==== EXERCISE INPUTS ====

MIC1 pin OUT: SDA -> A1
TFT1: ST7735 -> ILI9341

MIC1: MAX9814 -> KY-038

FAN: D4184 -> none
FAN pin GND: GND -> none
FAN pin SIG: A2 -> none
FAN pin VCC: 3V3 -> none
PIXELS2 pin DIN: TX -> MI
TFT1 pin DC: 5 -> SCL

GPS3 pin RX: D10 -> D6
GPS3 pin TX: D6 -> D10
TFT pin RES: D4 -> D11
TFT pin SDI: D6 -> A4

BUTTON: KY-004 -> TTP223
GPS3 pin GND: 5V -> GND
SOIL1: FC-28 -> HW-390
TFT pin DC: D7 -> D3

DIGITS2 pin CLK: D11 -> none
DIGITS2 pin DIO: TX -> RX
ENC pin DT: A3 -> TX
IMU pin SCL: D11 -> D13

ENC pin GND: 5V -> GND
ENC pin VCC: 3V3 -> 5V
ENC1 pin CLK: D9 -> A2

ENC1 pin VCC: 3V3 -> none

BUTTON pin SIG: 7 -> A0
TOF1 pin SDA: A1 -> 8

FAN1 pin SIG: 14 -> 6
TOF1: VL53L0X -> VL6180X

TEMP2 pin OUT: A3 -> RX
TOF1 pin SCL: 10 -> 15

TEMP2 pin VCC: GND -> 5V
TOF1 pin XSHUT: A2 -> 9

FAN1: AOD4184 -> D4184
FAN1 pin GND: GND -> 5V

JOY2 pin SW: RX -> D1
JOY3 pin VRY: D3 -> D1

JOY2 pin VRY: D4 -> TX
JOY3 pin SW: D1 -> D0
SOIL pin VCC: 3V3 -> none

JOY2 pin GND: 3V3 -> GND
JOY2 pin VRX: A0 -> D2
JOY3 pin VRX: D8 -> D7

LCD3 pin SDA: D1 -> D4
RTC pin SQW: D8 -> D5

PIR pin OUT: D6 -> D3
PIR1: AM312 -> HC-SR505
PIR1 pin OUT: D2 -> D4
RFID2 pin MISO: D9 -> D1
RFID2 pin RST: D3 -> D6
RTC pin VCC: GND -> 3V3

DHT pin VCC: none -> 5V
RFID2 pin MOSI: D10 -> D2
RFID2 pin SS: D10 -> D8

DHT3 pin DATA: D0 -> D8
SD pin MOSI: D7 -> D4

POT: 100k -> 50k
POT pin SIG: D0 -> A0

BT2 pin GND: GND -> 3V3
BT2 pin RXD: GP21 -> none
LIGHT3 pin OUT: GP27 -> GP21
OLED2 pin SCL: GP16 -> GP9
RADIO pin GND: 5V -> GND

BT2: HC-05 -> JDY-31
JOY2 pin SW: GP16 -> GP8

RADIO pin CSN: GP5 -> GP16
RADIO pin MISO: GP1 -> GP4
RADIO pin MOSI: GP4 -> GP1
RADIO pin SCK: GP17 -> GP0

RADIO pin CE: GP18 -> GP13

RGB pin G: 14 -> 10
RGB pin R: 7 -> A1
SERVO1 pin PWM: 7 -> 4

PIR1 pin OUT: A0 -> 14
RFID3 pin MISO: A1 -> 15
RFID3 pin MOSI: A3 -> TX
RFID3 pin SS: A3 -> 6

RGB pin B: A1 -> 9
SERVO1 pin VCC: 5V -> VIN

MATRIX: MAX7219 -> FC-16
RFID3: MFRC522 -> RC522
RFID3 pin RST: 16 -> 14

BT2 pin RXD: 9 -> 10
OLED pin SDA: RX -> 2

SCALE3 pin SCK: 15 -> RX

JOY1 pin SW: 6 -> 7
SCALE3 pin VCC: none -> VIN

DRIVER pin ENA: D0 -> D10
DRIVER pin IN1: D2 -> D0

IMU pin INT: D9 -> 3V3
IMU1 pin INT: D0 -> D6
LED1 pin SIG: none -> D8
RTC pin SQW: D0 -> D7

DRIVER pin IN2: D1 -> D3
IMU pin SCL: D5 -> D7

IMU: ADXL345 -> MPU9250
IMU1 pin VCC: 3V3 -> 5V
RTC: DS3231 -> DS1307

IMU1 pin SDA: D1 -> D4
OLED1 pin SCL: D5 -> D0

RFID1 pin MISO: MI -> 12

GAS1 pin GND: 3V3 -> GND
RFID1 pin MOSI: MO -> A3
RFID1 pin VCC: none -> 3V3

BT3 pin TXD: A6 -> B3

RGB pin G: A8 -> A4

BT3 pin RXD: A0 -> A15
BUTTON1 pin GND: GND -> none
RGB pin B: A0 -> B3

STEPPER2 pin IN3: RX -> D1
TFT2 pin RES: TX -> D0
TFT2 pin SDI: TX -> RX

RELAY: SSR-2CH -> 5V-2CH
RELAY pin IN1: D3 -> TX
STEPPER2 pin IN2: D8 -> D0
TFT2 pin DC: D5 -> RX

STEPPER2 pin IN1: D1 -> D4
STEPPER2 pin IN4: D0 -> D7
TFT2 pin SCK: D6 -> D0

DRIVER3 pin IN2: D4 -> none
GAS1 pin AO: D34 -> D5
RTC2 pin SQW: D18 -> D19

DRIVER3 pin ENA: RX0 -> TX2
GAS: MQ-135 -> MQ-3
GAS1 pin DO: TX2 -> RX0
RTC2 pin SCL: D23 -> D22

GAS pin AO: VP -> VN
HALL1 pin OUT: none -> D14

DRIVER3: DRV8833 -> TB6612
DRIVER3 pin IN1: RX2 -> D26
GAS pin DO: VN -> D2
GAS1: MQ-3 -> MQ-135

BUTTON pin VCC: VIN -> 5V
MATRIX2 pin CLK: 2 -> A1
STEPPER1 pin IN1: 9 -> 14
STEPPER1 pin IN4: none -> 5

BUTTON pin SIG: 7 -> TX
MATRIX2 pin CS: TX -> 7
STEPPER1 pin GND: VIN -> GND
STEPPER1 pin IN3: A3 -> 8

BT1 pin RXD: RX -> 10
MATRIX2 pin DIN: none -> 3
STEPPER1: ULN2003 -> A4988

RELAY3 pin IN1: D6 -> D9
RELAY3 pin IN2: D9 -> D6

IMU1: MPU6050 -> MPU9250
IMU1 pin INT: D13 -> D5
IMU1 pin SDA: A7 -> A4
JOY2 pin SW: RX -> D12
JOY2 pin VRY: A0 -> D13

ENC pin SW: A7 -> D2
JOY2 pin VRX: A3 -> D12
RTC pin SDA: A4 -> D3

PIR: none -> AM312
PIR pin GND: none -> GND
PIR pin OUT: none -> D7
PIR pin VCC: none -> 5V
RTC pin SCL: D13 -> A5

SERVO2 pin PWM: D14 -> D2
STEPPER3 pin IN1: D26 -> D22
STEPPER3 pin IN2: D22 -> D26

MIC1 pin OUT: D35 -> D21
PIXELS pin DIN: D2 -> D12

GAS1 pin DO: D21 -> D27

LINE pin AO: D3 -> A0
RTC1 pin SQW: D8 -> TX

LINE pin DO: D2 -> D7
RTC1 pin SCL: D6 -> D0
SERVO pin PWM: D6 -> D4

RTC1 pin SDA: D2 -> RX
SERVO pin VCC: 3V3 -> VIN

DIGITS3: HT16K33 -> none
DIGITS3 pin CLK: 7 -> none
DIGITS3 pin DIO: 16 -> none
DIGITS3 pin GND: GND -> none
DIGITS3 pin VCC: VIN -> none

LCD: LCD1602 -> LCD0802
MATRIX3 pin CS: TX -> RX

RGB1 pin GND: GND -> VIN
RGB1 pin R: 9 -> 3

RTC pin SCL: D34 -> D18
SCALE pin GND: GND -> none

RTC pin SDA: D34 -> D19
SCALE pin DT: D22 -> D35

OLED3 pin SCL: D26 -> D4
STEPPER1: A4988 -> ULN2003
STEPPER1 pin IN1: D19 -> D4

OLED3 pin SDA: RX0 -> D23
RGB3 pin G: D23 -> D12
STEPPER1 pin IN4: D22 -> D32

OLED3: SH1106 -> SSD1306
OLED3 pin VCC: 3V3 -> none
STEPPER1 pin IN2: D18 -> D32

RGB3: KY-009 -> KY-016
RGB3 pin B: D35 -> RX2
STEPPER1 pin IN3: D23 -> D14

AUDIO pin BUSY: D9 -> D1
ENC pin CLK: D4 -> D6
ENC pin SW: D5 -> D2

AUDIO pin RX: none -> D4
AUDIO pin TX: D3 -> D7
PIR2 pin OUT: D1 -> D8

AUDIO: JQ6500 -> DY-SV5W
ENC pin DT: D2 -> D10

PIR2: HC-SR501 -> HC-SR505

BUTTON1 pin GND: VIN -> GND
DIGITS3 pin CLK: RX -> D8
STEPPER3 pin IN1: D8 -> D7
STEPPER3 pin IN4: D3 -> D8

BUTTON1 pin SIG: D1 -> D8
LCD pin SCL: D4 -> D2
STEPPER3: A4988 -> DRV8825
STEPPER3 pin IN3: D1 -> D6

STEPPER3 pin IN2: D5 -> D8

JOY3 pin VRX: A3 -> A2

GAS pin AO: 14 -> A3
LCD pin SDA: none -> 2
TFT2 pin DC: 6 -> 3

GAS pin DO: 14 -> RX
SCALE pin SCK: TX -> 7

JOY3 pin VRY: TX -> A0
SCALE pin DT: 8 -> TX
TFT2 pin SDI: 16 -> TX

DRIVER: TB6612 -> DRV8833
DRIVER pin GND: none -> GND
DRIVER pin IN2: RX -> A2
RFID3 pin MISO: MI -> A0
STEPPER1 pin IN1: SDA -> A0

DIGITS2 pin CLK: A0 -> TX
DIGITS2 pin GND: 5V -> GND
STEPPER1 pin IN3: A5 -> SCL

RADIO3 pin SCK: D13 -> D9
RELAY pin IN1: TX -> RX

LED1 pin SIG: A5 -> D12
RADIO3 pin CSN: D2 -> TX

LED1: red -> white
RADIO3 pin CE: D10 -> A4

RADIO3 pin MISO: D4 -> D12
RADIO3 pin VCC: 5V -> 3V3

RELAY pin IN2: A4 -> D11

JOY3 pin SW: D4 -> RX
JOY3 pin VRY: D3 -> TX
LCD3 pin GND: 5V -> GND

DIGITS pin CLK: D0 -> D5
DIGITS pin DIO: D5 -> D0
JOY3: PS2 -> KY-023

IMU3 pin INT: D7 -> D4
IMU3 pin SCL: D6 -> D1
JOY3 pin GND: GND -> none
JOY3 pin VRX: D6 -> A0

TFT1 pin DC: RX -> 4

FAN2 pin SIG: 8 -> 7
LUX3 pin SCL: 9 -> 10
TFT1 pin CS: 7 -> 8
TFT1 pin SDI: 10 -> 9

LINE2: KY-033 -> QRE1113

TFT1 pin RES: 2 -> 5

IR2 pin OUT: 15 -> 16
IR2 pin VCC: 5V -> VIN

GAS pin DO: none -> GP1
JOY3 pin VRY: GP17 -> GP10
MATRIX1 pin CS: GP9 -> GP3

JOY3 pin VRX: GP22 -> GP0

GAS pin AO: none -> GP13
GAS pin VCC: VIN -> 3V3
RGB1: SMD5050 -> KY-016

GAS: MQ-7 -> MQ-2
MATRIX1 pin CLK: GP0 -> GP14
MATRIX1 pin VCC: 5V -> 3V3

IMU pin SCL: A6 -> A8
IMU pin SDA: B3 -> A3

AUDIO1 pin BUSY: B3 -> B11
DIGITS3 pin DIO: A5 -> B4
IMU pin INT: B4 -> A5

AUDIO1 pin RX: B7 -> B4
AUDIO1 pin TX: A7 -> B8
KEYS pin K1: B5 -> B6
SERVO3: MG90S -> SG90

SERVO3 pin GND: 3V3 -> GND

====

## PROBLEM TO SOLVE
Copy the records above exactly, beginning at the line that contains "JOY2 pin VRX: A0 -> D2" and stopping after the line that contains "RADIO pin SCK: GP17 -> GP0".

## EXERCISE ANSWER
JOY2 pin VRX: A0 -> D2
JOY3 pin VRX: D8 -> D7

LCD3 pin SDA: D1 -> D4
RTC pin SQW: D8 -> D5

PIR pin OUT: D6 -> D3
PIR1: AM312 -> HC-SR505
PIR1 pin OUT: D2 -> D4
RFID2 pin MISO: D9 -> D1
RFID2 pin RST: D3 -> D6
RTC pin VCC: GND -> 3V3

DHT pin VCC: none -> 5V
RFID2 pin MOSI: D10 -> D2
RFID2 pin SS: D10 -> D8

DHT3 pin DATA: D0 -> D8
SD pin MOSI: D7 -> D4

POT: 100k -> 50k
POT pin SIG: D0 -> A0

BT2 pin GND: GND -> 3V3
BT2 pin RXD: GP21 -> none
LIGHT3 pin OUT: GP27 -> GP21
OLED2 pin SCL: GP16 -> GP9
RADIO pin GND: 5V -> GND

BT2: HC-05 -> JDY-31
JOY2 pin SW: GP16 -> GP8

RADIO pin CSN: GP5 -> GP16
RADIO pin MISO: GP1 -> GP4
RADIO pin MOSI: GP4 -> GP1
RADIO pin SCK: GP17 -> GP0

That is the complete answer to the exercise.